- Work instruction -
Each line in the entries below that holds the word "none" belongs in the answer.
[Exercise data]
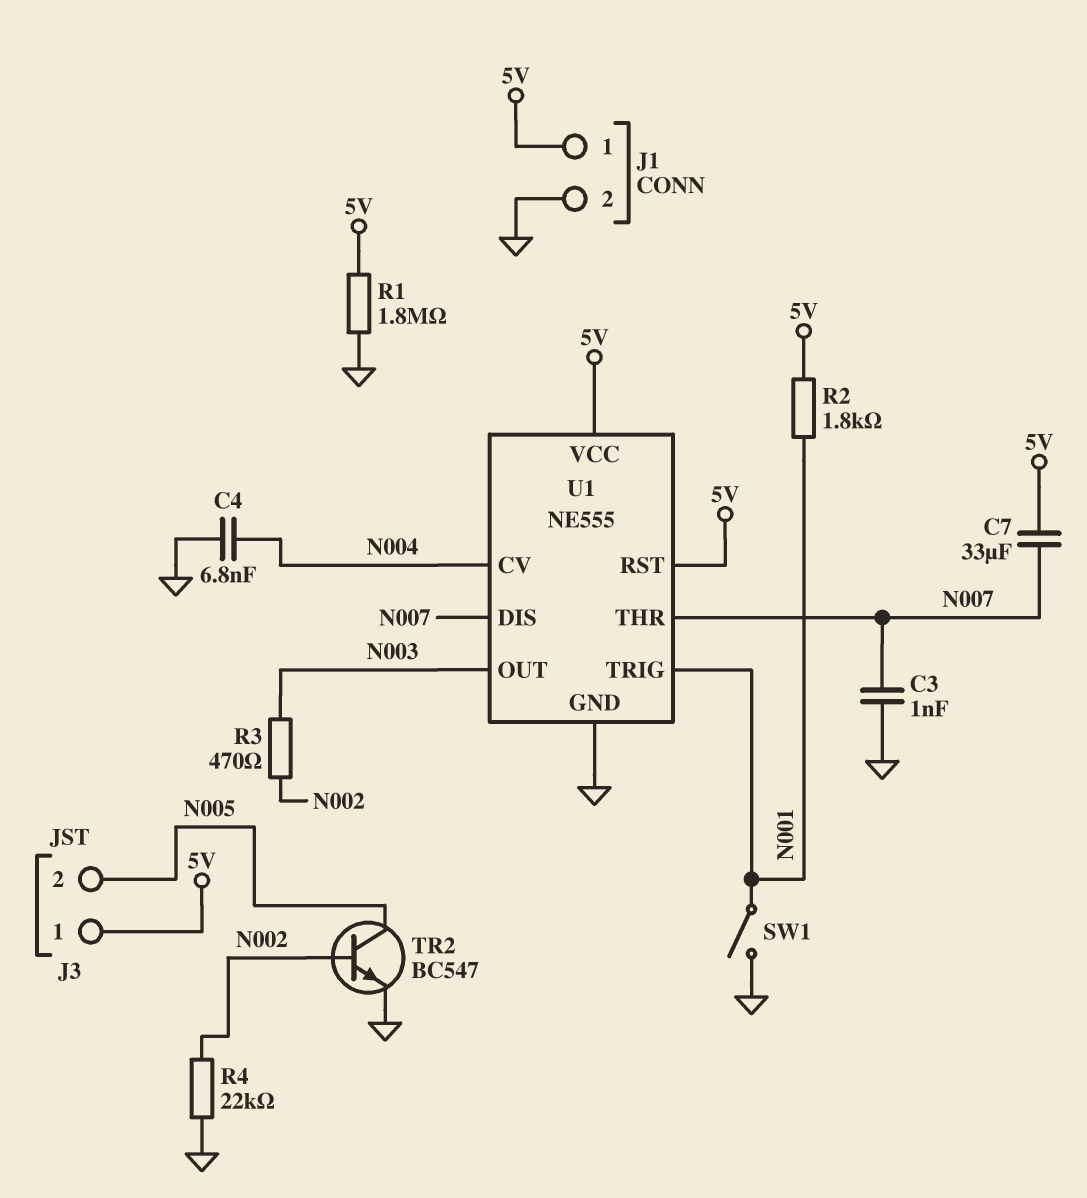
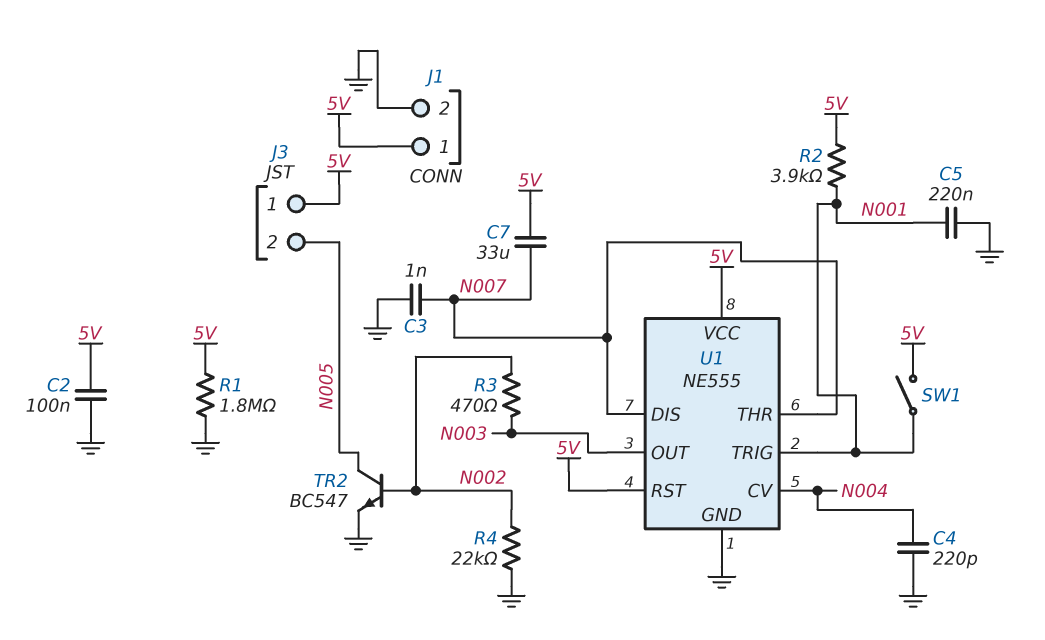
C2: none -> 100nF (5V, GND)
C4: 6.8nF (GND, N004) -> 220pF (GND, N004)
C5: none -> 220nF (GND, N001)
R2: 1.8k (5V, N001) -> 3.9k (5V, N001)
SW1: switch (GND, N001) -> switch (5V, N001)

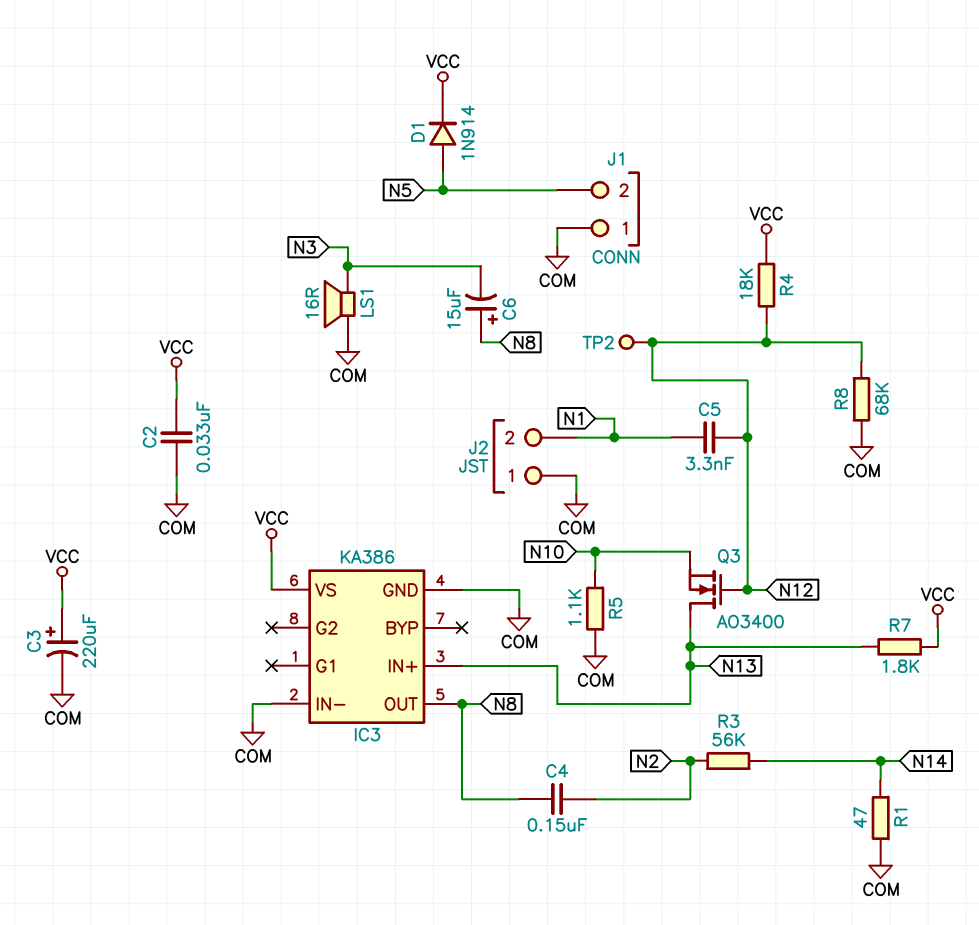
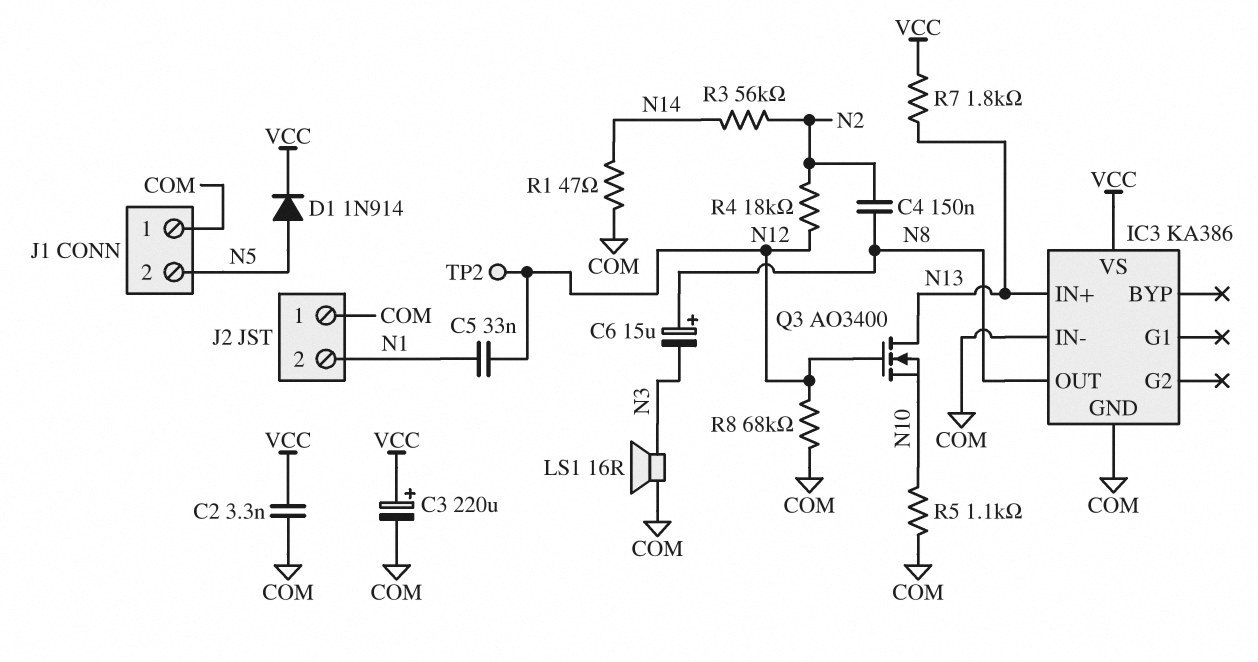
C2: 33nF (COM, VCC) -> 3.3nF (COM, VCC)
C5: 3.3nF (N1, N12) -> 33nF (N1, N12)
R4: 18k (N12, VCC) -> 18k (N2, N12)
[/Exercise data]
- Written response -
C2: none -> 100nF (5V, GND)
C5: none -> 220nF (GND, N001)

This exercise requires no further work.